EXERCISE:
Lines that include "none" make up the answer; copy all of them from the data below.

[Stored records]
==============================

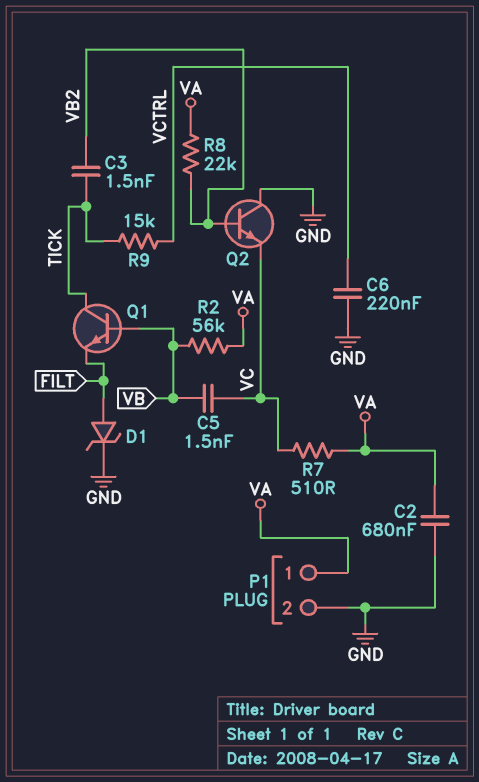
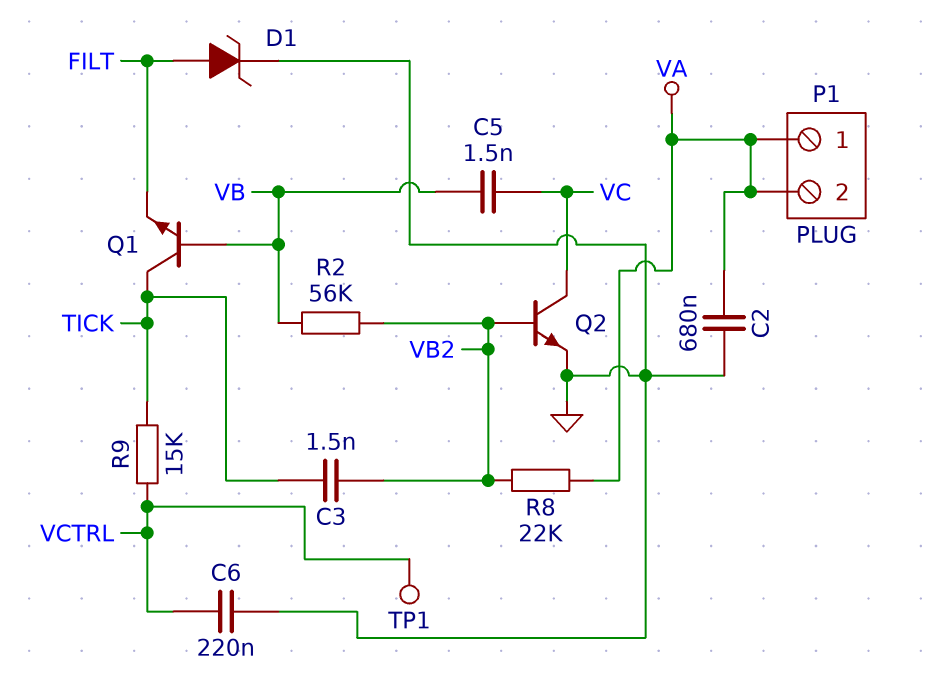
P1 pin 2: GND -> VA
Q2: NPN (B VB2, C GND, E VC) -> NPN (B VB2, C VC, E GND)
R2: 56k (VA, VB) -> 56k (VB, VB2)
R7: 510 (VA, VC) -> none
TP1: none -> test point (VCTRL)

==============================

RESPONSE FOR THIS EXERCISE:
R7: 510 (VA, VC) -> none
TP1: none -> test point (VCTRL)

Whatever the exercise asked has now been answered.